::: MATERIAL PROVIDED :::
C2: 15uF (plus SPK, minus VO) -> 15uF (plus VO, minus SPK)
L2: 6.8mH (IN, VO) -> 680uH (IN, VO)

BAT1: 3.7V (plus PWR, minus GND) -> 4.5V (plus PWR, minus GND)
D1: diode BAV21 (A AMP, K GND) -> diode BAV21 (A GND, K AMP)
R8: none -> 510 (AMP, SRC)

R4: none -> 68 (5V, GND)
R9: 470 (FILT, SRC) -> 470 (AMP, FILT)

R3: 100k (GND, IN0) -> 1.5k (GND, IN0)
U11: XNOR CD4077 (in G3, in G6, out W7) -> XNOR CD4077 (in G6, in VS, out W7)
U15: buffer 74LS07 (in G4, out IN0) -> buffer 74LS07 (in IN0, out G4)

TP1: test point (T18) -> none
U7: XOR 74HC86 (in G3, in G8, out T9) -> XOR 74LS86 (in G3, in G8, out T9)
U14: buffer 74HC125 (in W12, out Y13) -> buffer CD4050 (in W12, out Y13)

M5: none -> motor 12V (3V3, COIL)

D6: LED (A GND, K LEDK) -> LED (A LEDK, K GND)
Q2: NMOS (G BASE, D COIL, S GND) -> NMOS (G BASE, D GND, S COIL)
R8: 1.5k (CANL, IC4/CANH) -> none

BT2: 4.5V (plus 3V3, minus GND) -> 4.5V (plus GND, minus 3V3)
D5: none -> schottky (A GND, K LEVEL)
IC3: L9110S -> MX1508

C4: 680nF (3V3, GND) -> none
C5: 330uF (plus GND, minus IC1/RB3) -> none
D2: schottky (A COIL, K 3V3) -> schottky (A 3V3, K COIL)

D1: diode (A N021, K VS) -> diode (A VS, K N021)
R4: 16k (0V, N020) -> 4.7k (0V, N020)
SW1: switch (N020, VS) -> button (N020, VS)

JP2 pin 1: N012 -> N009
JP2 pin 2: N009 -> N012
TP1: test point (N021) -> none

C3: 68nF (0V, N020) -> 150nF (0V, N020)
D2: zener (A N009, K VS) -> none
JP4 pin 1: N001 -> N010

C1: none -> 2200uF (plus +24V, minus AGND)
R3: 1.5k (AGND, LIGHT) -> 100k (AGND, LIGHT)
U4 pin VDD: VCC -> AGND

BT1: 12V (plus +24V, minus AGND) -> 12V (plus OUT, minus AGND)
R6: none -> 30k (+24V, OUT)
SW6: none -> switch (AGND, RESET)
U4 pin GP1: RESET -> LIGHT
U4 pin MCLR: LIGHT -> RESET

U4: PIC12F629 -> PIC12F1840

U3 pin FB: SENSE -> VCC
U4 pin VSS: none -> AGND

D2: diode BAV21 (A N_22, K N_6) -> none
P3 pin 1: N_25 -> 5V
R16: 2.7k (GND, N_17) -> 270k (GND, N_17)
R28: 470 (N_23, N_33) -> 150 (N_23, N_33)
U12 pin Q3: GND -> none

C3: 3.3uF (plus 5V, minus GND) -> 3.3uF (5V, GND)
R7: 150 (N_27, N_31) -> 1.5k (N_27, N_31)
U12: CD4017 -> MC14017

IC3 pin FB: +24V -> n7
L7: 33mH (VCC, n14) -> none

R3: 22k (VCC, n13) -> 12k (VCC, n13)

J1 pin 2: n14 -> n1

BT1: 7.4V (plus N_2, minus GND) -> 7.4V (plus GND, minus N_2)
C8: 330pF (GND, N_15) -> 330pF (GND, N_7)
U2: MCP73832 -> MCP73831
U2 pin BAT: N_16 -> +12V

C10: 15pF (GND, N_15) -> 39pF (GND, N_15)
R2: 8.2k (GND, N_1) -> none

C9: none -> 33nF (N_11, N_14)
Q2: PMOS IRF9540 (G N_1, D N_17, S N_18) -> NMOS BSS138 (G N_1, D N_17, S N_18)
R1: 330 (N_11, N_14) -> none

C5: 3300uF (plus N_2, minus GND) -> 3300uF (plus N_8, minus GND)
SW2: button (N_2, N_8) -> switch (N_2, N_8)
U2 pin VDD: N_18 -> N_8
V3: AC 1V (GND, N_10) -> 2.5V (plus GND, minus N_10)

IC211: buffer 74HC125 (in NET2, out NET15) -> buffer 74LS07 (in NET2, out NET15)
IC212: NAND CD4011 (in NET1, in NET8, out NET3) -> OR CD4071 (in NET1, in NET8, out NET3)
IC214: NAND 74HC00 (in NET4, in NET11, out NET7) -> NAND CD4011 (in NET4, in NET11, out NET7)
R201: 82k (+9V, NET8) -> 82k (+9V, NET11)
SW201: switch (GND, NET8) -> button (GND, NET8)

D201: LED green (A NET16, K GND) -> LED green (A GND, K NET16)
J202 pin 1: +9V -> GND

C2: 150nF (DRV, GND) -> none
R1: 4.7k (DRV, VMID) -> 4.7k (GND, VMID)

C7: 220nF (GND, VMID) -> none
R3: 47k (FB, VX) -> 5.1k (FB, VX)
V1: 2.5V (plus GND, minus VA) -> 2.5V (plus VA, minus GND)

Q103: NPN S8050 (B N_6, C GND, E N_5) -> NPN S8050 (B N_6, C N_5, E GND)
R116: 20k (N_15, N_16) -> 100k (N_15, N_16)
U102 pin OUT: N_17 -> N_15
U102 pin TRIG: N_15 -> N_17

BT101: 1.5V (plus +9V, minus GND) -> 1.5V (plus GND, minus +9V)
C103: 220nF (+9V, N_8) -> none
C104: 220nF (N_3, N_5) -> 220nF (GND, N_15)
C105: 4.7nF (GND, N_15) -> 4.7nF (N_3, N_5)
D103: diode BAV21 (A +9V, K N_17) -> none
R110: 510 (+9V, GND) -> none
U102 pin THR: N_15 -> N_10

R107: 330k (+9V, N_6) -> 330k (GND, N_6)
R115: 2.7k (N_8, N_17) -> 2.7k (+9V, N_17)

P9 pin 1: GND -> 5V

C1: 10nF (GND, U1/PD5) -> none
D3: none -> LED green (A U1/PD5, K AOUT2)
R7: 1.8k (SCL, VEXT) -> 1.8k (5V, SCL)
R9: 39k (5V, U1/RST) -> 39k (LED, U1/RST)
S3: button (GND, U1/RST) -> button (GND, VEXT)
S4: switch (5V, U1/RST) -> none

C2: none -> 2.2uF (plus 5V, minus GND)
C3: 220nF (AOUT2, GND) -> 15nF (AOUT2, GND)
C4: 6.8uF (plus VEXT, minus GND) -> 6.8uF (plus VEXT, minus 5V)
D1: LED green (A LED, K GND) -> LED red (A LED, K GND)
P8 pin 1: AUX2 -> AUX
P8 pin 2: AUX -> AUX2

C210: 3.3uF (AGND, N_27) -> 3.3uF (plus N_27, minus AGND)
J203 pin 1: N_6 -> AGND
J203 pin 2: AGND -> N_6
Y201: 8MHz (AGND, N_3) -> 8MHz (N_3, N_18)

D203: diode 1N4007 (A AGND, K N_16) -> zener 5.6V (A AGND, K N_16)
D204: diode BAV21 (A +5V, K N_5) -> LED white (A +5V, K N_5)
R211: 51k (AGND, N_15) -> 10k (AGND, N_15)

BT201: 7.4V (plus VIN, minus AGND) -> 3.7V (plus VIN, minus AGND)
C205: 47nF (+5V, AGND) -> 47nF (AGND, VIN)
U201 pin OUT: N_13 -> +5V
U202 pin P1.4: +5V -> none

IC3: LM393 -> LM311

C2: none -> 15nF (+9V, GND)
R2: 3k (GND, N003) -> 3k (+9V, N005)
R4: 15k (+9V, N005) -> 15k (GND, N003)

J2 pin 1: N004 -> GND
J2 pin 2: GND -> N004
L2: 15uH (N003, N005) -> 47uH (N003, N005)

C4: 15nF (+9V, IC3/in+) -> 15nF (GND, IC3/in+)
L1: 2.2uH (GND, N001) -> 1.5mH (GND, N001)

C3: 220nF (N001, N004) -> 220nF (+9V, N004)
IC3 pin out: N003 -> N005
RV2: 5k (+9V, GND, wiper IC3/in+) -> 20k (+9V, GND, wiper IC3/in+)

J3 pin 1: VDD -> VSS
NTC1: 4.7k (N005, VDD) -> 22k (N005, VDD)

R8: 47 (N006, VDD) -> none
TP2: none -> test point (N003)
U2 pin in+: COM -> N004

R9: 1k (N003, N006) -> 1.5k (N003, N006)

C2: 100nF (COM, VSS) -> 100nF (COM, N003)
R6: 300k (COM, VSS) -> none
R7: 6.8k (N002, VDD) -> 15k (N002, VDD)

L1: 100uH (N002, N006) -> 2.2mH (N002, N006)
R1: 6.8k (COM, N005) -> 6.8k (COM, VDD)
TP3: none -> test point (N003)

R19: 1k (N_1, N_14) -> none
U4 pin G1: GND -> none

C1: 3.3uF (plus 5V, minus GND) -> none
:::
TO DO: Everything in the material above from the line that has "U102 pin TRIG: N_15 -> N_17" through the line that has "C1: 10nF (GND, U1/PD5) -> none" must be duplicated exactly, with no other lines given.

RESPONSE FOR THIS EXERCISE:
U102 pin TRIG: N_15 -> N_17

BT101: 1.5V (plus +9V, minus GND) -> 1.5V (plus GND, minus +9V)
C103: 220nF (+9V, N_8) -> none
C104: 220nF (N_3, N_5) -> 220nF (GND, N_15)
C105: 4.7nF (GND, N_15) -> 4.7nF (N_3, N_5)
D103: diode BAV21 (A +9V, K N_17) -> none
R110: 510 (+9V, GND) -> none
U102 pin THR: N_15 -> N_10

R107: 330k (+9V, N_6) -> 330k (GND, N_6)
R115: 2.7k (N_8, N_17) -> 2.7k (+9V, N_17)

P9 pin 1: GND -> 5V

C1: 10nF (GND, U1/PD5) -> none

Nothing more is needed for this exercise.